## GIVEN PROBLEM
Format as a JSON list of strings, one string per line and leaving out blank lines, the records starting with the line that contains "pink cross at" and going on through the line that contains "cyan rectangle at".

## DATA LISTING
● ● ● ● ● ● ●
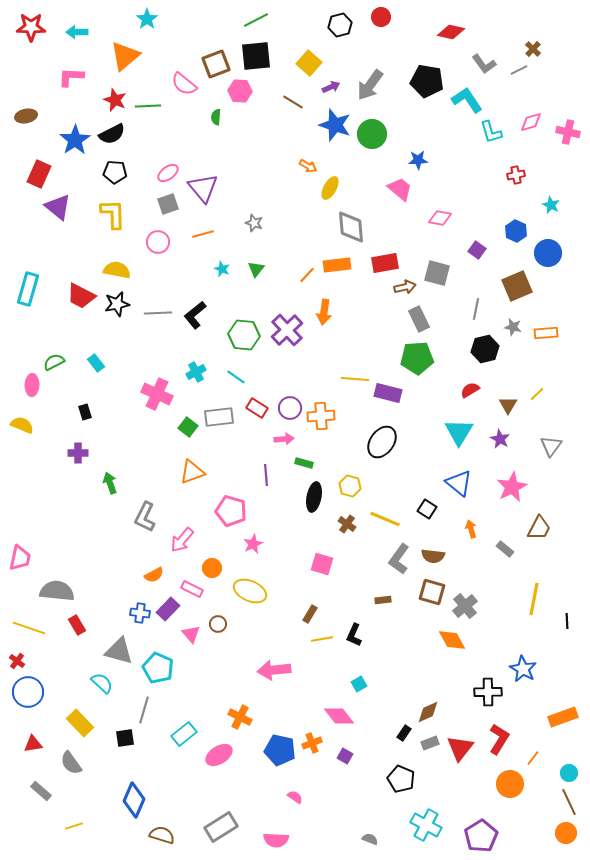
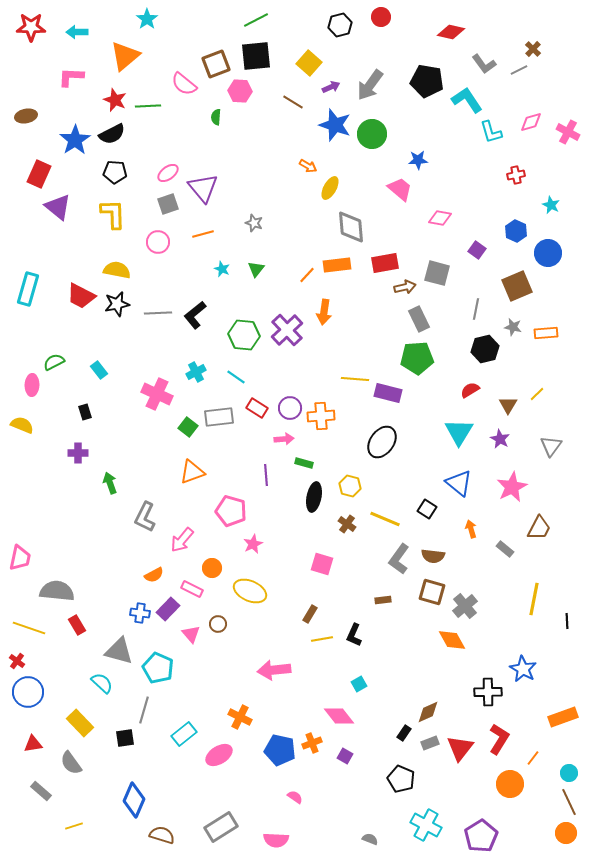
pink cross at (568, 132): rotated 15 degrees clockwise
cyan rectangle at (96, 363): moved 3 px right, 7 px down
● ● ● ● ● ● ●
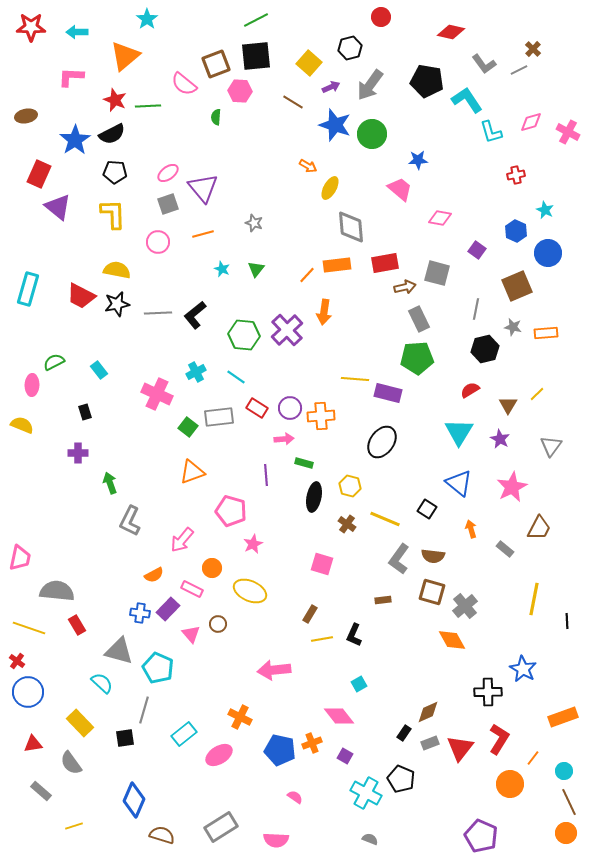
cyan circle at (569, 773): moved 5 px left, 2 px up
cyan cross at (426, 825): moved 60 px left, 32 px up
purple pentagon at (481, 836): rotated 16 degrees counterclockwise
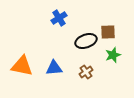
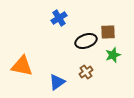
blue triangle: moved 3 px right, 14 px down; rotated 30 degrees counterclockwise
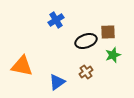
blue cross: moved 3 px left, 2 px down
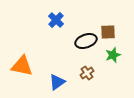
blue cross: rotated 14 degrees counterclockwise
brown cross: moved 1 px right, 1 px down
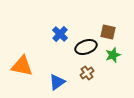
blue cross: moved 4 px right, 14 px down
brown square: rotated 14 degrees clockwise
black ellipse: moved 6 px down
● ● ● ● ● ● ●
## PROBLEM SOLUTION
[
  "pink cross at (568, 132): rotated 15 degrees clockwise",
  "cyan rectangle at (96, 363): moved 3 px right, 7 px down"
]